[Task statement]
When scanning the data, count every line with "domino" in it, and report only the resulting number.

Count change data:
▽
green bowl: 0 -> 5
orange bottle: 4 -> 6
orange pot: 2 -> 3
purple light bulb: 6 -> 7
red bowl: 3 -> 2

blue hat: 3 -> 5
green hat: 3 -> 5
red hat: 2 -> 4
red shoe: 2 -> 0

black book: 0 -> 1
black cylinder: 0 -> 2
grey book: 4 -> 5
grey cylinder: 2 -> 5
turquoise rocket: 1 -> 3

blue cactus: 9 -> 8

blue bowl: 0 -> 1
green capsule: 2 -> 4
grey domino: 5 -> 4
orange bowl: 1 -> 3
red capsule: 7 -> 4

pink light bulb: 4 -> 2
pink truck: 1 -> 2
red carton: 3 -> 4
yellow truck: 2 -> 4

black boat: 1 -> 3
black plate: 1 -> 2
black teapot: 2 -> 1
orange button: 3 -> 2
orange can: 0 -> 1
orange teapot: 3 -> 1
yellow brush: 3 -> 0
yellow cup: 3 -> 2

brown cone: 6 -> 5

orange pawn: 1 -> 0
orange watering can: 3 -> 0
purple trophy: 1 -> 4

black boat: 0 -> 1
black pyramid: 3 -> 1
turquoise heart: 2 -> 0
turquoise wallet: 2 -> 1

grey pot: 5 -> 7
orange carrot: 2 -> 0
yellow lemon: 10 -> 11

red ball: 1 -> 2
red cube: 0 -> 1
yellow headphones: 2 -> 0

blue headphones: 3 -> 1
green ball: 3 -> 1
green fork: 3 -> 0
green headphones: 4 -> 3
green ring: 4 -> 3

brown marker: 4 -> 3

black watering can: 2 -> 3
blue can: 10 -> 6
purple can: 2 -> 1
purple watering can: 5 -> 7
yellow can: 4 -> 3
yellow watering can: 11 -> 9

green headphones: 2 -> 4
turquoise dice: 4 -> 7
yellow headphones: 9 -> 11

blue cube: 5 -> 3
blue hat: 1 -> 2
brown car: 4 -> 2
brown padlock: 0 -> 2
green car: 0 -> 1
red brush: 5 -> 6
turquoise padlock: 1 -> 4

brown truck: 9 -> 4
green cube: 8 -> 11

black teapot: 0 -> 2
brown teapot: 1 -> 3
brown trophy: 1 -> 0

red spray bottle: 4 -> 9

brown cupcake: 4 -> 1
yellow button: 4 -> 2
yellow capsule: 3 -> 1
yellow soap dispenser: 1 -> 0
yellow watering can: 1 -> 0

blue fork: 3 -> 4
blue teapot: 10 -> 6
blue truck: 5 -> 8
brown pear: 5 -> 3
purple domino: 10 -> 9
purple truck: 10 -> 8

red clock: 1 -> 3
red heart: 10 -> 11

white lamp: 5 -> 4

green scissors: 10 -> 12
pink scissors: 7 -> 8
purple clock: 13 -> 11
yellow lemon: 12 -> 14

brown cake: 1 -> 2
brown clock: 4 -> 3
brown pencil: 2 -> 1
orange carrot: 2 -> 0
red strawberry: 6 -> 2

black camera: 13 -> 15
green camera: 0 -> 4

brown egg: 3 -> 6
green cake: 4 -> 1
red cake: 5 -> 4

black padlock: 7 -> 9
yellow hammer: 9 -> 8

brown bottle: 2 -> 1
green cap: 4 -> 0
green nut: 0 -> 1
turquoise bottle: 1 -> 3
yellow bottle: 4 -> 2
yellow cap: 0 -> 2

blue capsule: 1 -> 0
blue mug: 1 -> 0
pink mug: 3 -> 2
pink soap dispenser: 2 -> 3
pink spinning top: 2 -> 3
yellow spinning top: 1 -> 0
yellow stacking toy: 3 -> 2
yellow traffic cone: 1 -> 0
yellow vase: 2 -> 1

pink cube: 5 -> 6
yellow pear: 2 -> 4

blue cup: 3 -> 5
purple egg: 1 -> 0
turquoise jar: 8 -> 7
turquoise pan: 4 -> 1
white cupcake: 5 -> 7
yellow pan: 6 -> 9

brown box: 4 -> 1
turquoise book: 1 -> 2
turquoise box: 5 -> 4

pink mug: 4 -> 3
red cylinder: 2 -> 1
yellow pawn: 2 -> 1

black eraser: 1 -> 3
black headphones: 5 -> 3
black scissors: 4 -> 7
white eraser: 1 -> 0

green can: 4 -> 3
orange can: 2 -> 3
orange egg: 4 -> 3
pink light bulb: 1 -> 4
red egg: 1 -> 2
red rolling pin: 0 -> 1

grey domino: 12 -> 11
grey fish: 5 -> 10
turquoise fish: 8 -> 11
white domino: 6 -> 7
△
[Solution]
4